DIRECTIONS – All that is needed is an exact repetition of the lines from the one containing "camera: 55 degrees left, 0 degrees up" through the final line of the material, without pictures.

RECORDS TO USE –
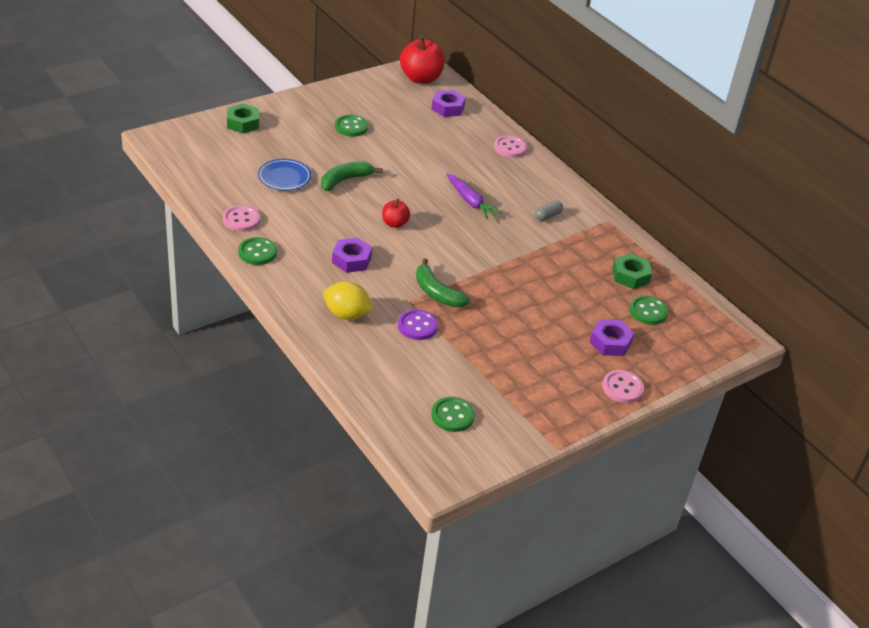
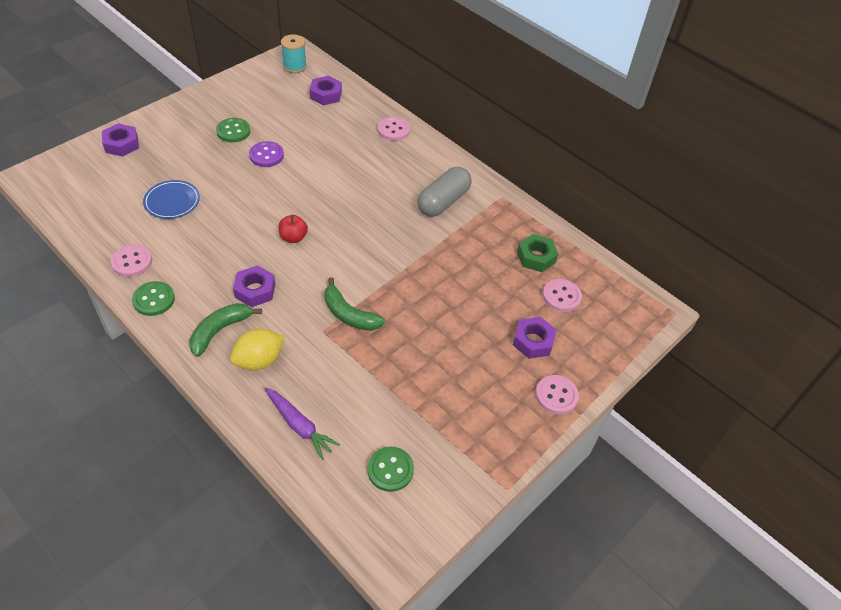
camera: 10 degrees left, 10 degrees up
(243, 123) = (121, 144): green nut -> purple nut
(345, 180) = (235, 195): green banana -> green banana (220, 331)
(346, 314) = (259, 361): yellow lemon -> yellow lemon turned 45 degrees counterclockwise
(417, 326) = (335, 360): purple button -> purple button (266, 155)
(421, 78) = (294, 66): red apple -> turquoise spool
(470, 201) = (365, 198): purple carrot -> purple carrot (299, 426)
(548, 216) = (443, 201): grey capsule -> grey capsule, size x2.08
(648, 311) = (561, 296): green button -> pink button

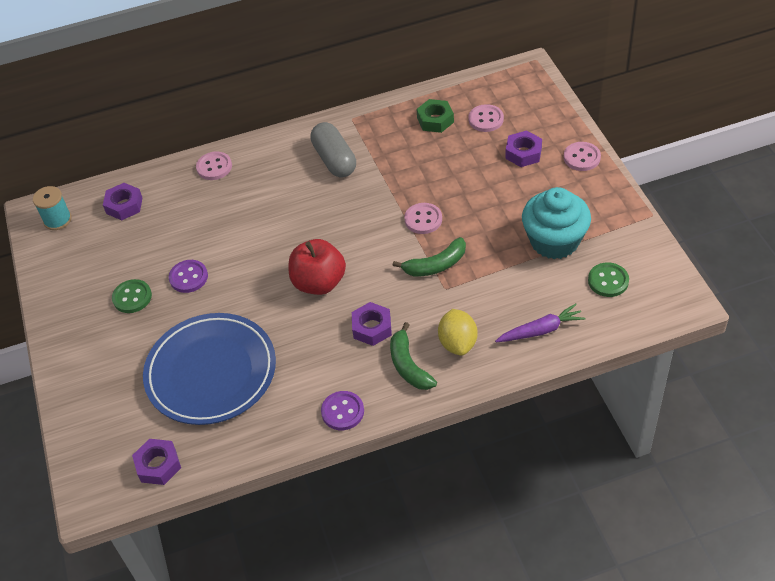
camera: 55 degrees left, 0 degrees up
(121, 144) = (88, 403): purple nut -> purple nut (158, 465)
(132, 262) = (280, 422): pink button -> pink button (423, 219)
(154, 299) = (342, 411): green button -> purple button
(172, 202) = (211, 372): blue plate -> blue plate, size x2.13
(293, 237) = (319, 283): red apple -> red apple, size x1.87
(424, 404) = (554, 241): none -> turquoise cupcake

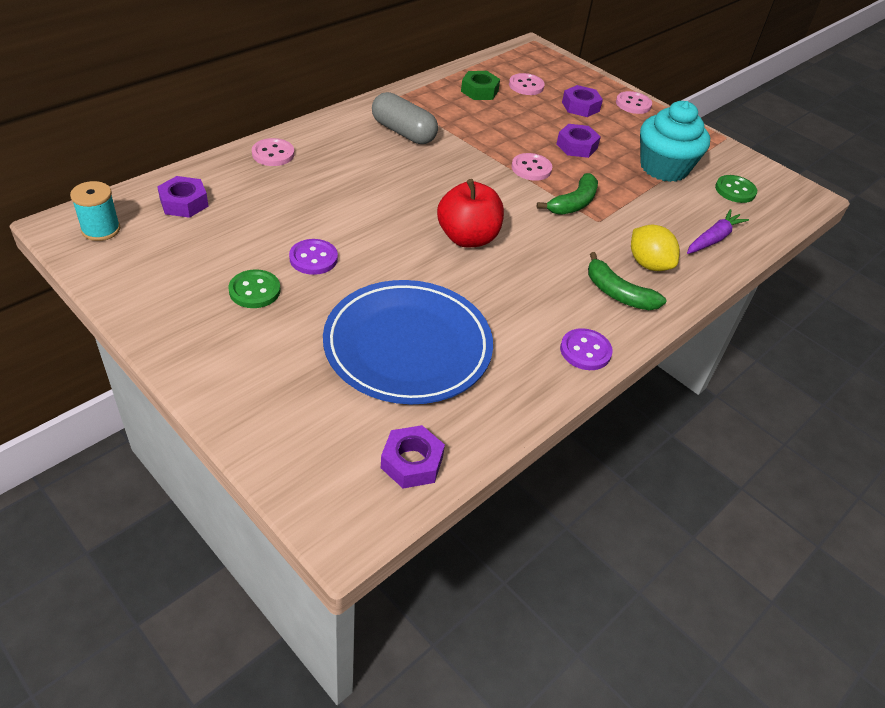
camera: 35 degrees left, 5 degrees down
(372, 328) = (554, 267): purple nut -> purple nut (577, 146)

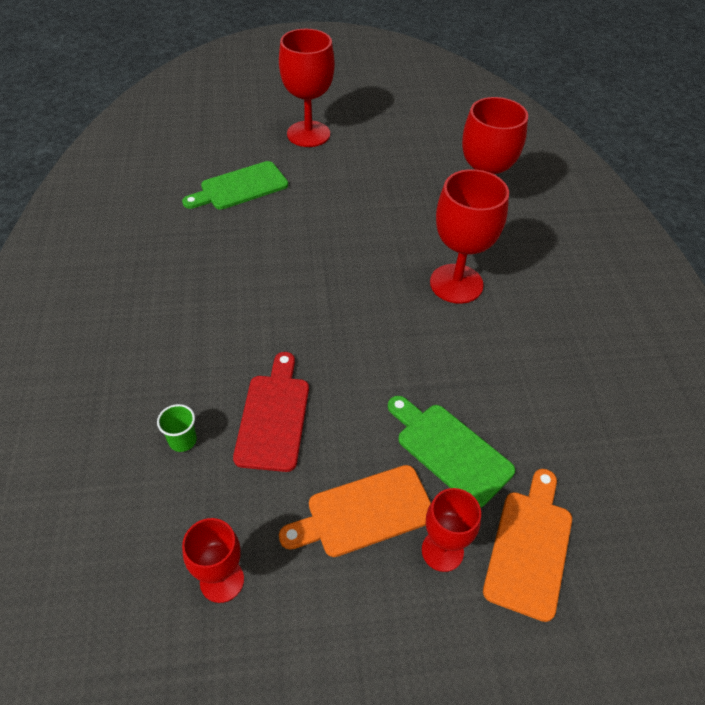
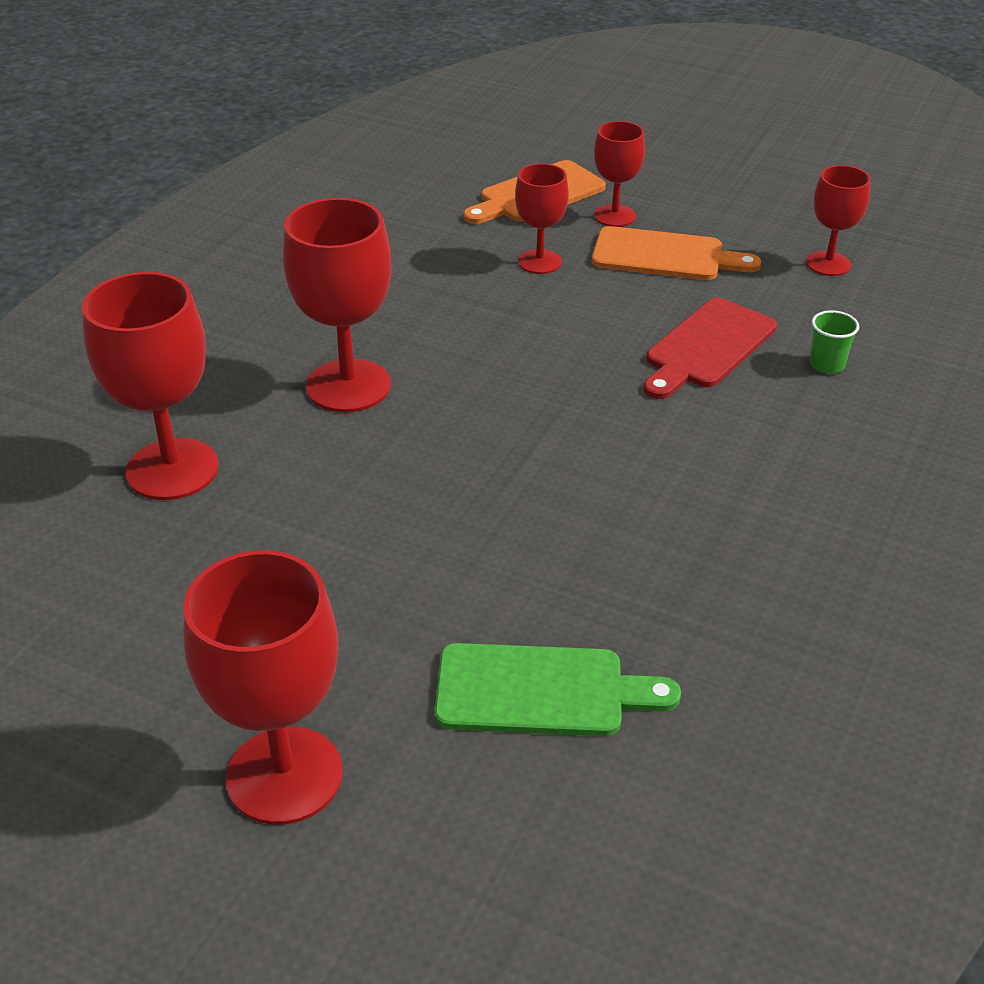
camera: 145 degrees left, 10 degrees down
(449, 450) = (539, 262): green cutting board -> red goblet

RESPONSE TO THE EXERCISE –
camera: 55 degrees left, 0 degrees up
(121, 144) = (88, 403): purple nut -> purple nut (158, 465)
(132, 262) = (280, 422): pink button -> pink button (423, 219)
(154, 299) = (342, 411): green button -> purple button
(172, 202) = (211, 372): blue plate -> blue plate, size x2.13
(293, 237) = (319, 283): red apple -> red apple, size x1.87
(424, 404) = (554, 241): none -> turquoise cupcake

camera: 35 degrees left, 5 degrees down
(372, 328) = (554, 267): purple nut -> purple nut (577, 146)

camera: 145 degrees left, 10 degrees down
(449, 450) = (539, 262): green cutting board -> red goblet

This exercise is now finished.